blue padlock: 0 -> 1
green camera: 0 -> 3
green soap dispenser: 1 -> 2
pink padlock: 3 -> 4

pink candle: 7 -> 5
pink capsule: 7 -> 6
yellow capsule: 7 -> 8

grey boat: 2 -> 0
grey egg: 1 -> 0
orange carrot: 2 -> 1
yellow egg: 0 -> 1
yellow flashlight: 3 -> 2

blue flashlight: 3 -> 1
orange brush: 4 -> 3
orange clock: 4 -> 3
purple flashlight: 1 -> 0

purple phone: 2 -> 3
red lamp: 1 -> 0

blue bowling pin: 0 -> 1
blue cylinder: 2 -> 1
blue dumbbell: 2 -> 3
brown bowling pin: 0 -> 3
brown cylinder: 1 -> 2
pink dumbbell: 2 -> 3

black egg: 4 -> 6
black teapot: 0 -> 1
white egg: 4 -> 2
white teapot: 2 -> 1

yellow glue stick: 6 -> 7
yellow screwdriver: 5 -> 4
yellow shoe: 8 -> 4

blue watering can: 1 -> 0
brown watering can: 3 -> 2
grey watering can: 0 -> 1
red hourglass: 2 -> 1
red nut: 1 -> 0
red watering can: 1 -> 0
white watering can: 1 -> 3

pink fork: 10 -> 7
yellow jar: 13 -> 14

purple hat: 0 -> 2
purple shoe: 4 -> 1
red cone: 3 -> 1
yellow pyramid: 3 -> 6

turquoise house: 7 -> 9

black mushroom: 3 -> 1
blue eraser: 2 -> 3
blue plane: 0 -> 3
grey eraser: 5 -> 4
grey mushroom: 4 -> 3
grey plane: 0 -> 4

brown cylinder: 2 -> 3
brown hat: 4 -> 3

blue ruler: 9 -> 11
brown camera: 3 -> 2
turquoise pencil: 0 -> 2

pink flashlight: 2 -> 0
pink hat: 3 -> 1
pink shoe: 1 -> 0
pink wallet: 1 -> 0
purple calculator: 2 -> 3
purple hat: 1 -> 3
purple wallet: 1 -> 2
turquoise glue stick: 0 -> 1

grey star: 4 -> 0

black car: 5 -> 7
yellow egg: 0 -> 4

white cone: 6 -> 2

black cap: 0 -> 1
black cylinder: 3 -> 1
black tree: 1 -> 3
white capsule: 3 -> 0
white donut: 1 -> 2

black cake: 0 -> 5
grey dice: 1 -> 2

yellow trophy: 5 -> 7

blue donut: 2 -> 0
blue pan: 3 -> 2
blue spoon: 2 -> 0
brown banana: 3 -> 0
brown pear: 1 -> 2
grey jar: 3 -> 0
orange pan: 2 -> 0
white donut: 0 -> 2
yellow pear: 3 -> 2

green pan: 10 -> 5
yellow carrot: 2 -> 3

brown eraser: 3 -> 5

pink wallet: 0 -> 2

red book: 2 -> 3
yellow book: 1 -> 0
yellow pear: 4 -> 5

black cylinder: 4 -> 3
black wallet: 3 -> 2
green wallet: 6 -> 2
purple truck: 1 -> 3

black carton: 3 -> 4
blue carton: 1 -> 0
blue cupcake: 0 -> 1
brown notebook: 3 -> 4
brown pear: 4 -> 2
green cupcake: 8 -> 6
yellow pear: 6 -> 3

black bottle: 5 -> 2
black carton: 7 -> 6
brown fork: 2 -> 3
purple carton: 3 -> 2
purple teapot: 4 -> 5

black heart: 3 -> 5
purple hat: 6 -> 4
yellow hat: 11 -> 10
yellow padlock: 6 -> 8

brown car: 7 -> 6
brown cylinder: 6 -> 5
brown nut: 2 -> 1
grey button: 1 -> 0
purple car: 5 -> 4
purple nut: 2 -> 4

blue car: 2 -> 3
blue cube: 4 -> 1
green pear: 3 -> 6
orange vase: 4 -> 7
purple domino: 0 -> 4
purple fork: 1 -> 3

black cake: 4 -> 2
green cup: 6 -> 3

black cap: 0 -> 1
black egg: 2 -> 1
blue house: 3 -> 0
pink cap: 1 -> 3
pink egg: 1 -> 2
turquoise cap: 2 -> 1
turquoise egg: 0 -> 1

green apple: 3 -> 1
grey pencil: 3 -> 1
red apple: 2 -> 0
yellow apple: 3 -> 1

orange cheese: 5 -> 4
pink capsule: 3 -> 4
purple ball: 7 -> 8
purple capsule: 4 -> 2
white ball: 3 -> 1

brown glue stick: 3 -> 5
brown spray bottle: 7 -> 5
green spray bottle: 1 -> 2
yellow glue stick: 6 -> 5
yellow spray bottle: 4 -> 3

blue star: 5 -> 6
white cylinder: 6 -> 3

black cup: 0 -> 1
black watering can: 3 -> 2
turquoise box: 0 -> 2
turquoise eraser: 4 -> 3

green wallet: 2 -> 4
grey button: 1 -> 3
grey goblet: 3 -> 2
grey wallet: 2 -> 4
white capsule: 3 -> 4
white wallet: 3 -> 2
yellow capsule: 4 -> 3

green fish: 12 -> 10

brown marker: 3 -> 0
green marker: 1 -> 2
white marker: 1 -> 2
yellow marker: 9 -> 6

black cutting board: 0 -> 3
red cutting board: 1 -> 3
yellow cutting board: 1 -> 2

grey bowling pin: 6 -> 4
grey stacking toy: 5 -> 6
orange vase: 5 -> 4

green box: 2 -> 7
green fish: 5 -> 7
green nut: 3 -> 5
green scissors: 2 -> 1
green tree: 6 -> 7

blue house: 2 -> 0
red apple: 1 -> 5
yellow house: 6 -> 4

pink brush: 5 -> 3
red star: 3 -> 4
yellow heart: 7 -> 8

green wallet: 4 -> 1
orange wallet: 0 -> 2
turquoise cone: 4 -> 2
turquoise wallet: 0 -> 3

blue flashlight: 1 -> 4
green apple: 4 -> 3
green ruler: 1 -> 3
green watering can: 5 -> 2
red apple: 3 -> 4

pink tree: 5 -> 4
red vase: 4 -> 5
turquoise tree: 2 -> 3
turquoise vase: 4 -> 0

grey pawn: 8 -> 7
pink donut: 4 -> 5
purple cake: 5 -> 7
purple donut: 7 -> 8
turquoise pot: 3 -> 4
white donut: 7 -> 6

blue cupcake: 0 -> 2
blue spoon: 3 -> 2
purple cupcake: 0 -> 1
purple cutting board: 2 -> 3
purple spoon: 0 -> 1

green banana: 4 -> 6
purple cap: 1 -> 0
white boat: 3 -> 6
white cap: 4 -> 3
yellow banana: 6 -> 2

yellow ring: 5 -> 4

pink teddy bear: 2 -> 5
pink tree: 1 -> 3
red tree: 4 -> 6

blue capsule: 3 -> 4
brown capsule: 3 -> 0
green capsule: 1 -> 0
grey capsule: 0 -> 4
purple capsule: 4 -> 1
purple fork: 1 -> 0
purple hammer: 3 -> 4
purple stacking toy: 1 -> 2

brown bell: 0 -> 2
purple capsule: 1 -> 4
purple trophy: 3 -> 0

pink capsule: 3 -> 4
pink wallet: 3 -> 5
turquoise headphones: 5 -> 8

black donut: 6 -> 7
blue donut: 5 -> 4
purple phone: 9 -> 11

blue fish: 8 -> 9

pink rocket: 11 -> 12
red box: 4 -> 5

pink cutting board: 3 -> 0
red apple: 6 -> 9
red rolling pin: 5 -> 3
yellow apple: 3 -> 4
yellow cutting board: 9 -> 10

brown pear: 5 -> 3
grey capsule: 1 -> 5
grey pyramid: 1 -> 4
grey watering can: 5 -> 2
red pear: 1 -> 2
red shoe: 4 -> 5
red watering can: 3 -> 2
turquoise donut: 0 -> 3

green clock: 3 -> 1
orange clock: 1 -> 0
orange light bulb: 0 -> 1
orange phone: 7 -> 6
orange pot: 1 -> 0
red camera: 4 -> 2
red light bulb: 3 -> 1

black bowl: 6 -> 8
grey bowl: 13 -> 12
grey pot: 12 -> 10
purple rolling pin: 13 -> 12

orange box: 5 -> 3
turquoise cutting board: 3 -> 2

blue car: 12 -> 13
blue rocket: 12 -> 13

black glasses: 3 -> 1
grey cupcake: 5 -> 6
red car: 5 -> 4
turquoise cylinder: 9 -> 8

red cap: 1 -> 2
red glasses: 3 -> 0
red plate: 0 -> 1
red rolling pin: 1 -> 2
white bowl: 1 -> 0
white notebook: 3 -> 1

━━━━━━━━━━

Exercise requirements: Taking the listing above as the source, transcribe only the lines starting at the line with "pink donut: 4 -> 5" and going through the line with "white boat: 3 -> 6", unaltered and with both ends included.

Output below:
pink donut: 4 -> 5
purple cake: 5 -> 7
purple donut: 7 -> 8
turquoise pot: 3 -> 4
white donut: 7 -> 6

blue cupcake: 0 -> 2
blue spoon: 3 -> 2
purple cupcake: 0 -> 1
purple cutting board: 2 -> 3
purple spoon: 0 -> 1

green banana: 4 -> 6
purple cap: 1 -> 0
white boat: 3 -> 6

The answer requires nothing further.